Version difference data
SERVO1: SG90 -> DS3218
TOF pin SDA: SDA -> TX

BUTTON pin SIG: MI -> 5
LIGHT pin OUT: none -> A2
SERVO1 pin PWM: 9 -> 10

==

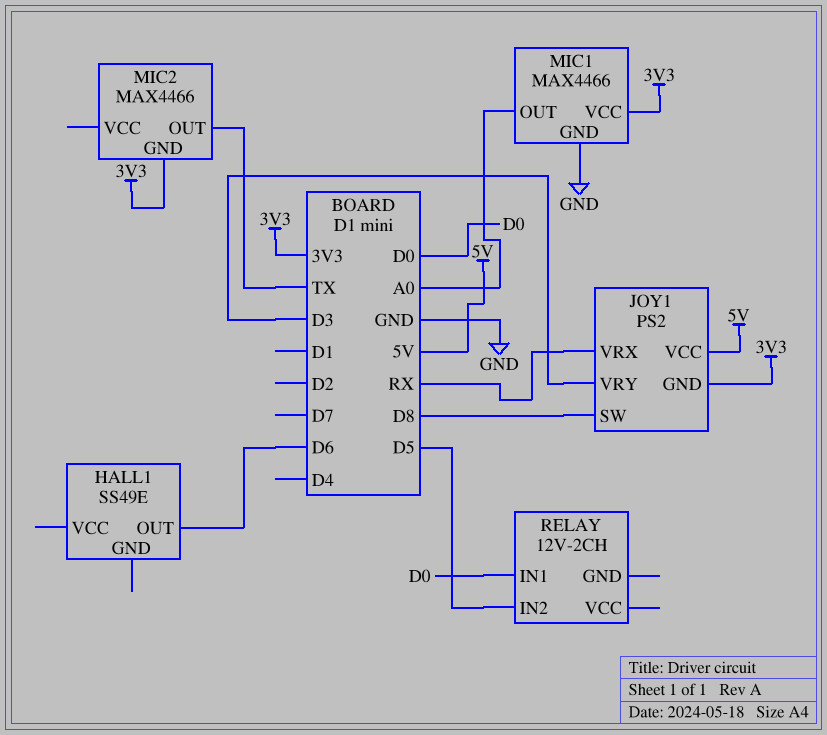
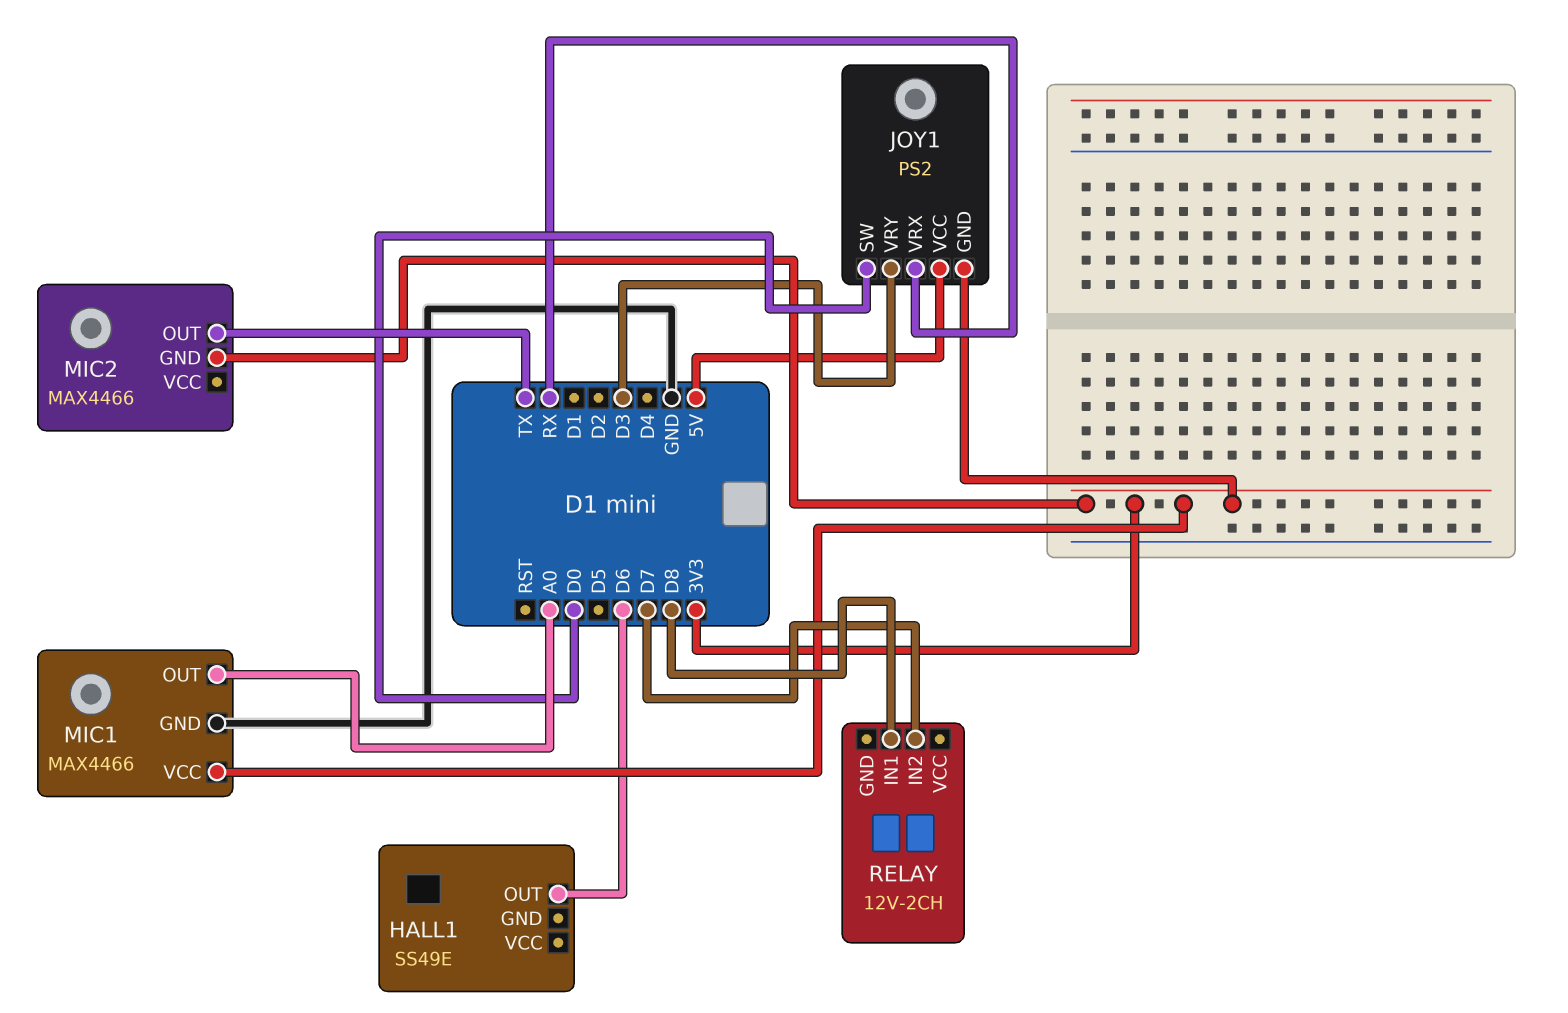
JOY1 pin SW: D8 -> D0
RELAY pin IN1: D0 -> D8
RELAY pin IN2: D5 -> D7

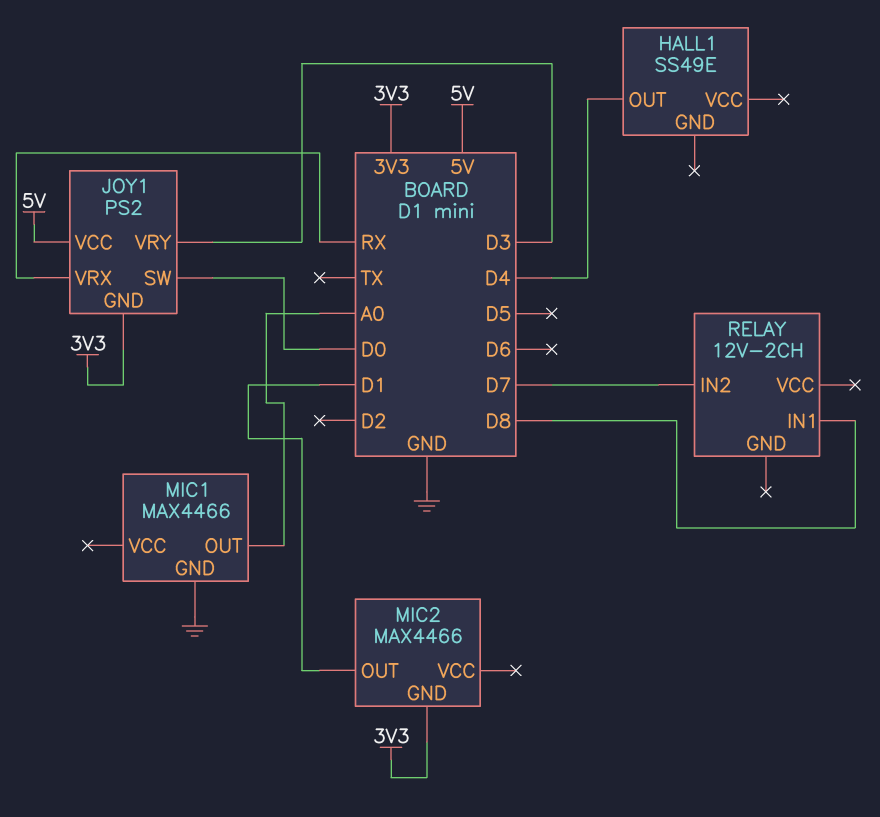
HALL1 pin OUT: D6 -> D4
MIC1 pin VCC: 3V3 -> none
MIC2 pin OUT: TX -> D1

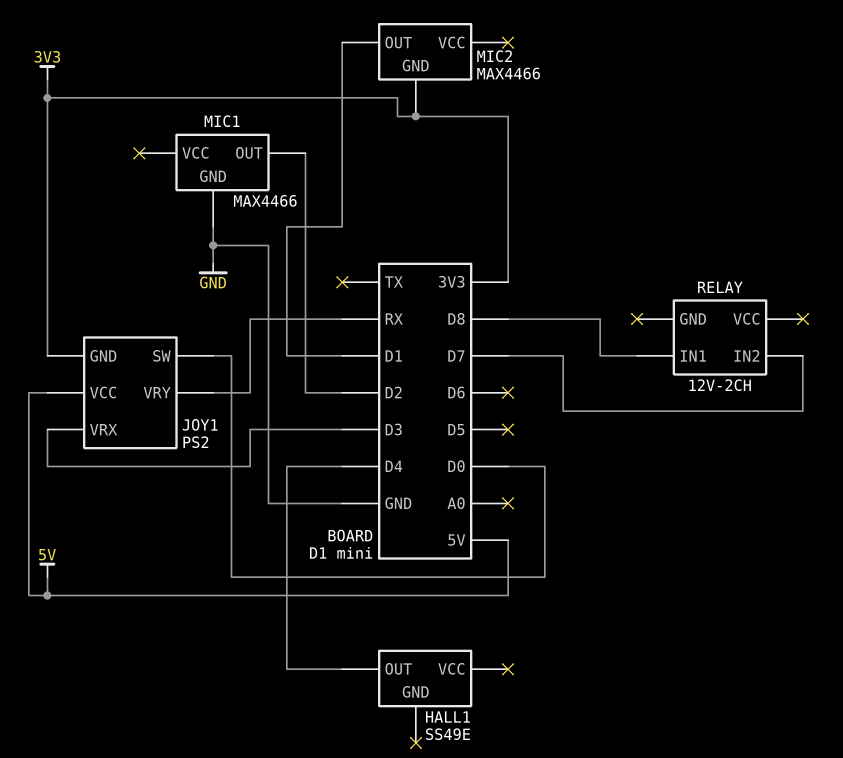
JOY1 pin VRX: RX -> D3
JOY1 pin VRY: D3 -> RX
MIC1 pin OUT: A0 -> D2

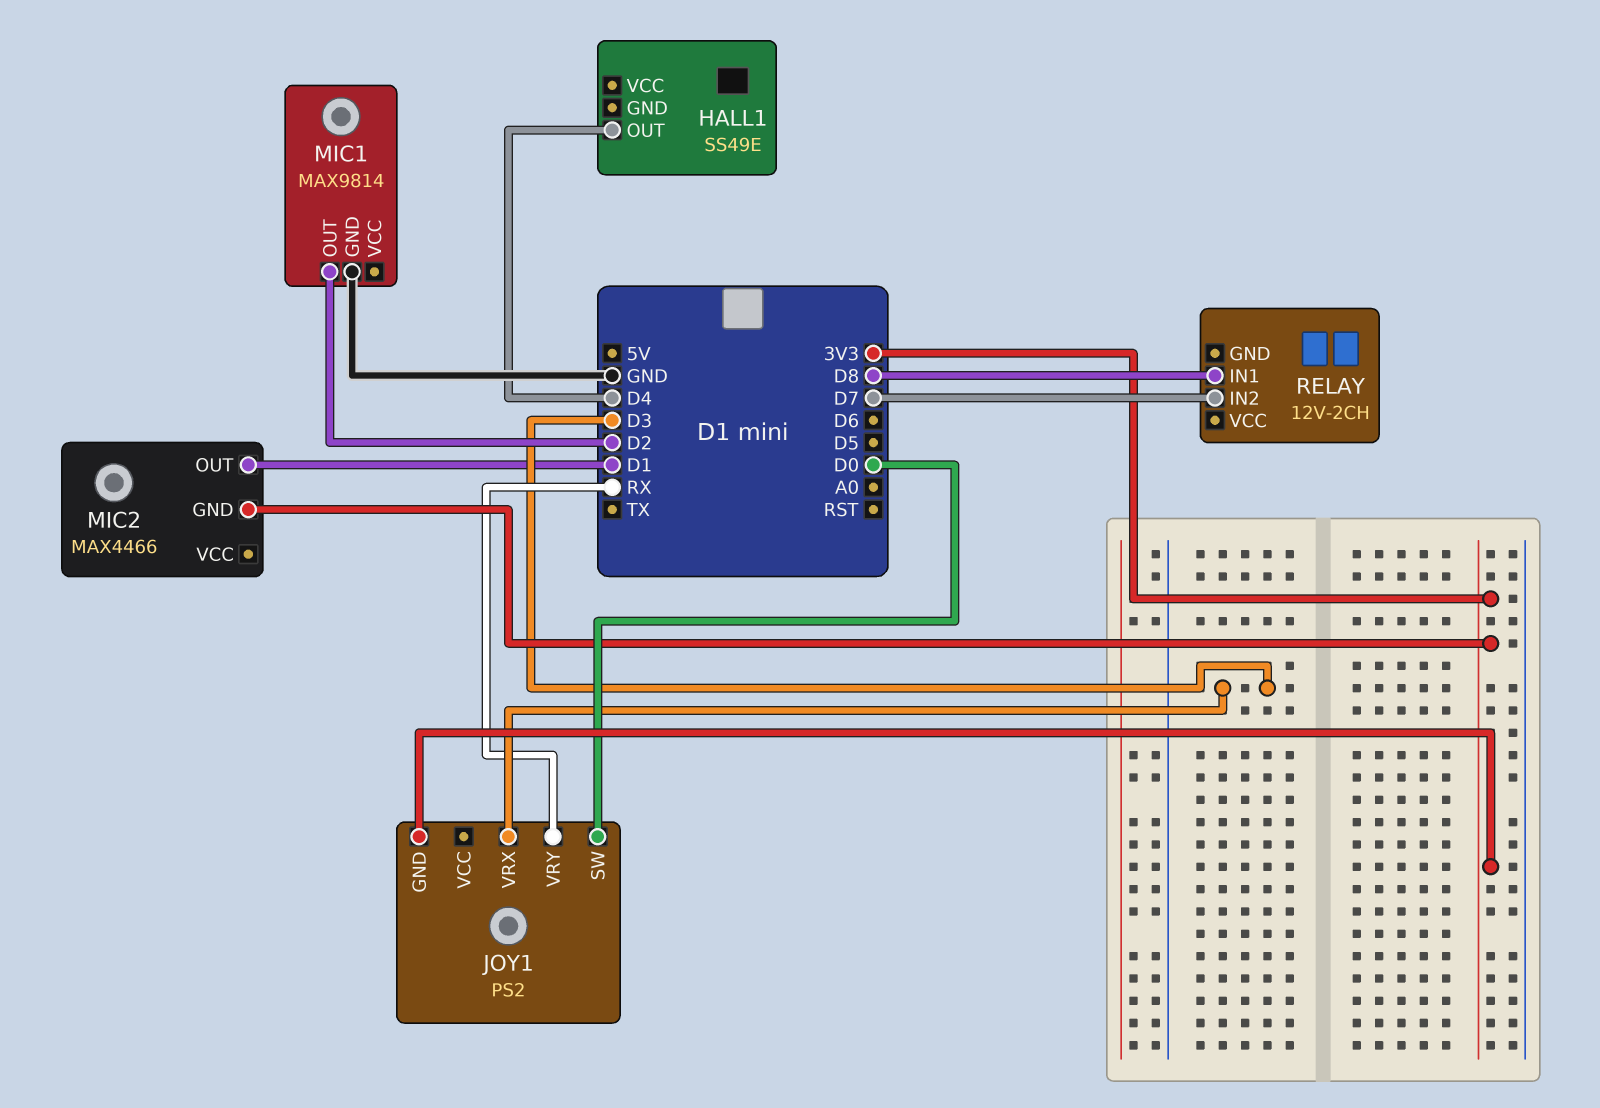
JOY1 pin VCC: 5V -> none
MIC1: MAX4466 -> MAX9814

__AIM OF THE TASK__. Write out exactly the run of lines above that starts at the line containing "RELAY pin IN1: D0 -> D8" and ends at the line containing "MIC1: MAX4466 -> MAX9814". Include both, and leave the pictures out.

__ANSWER FOR THIS EXERCISE__.
RELAY pin IN1: D0 -> D8
RELAY pin IN2: D5 -> D7

HALL1 pin OUT: D6 -> D4
MIC1 pin VCC: 3V3 -> none
MIC2 pin OUT: TX -> D1

JOY1 pin VRX: RX -> D3
JOY1 pin VRY: D3 -> RX
MIC1 pin OUT: A0 -> D2

JOY1 pin VCC: 5V -> none
MIC1: MAX4466 -> MAX9814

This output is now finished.